WHAT TO WORK ON
Within the data that follows, set down exactly the lines from the one containing "turquoise nut: 1 -> 0" through the one containing "yellow tape: 3 -> 4", both ends included.
BEGIN SUPPLIED MATERIAL
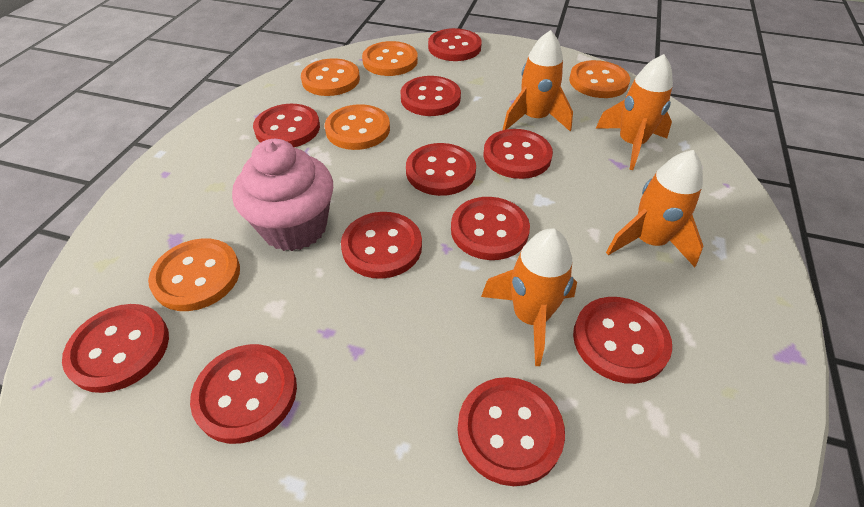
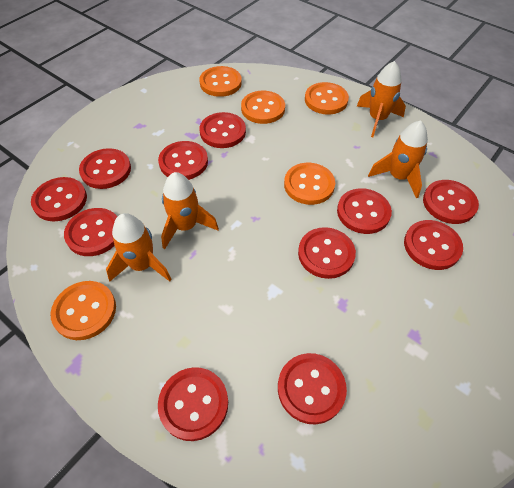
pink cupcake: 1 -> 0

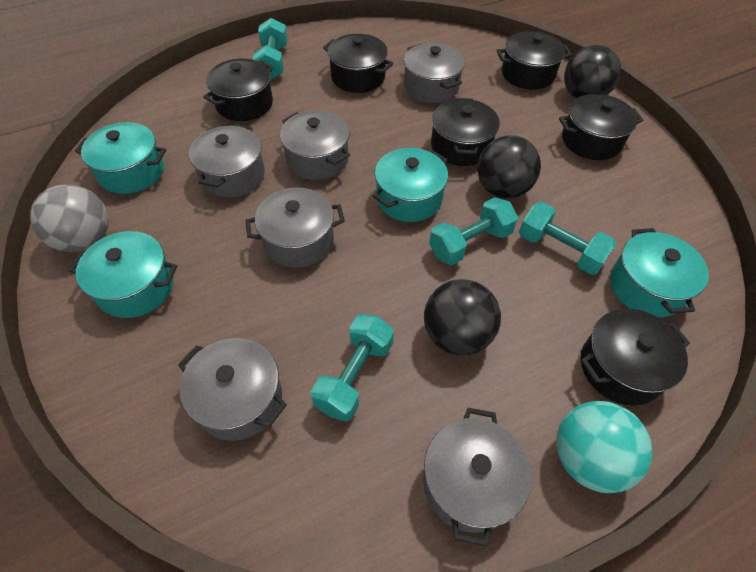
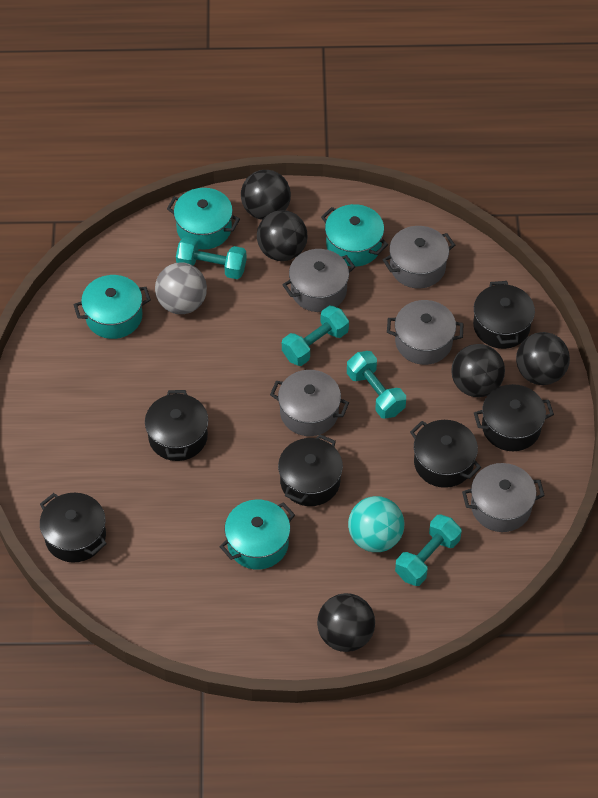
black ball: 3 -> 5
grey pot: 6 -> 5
END SUPPLIED MATERIAL
BEGIN SUPPLIED MATERIAL
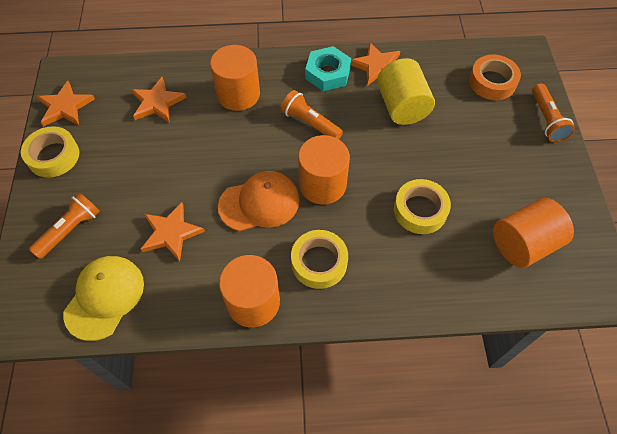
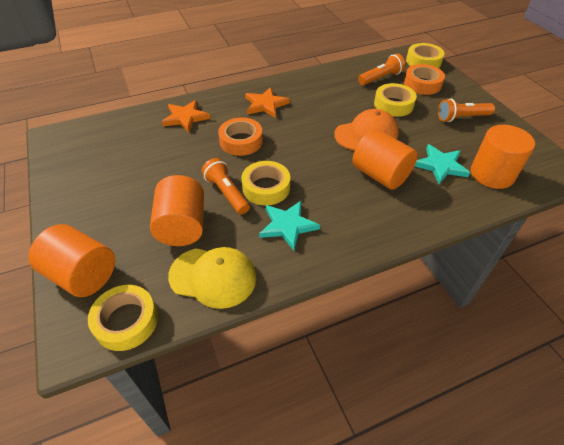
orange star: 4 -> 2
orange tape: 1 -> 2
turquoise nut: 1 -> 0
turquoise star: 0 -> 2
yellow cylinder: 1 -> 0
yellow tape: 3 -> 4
END SUPPLIED MATERIAL
WRITTEN REPLY
turquoise nut: 1 -> 0
turquoise star: 0 -> 2
yellow cylinder: 1 -> 0
yellow tape: 3 -> 4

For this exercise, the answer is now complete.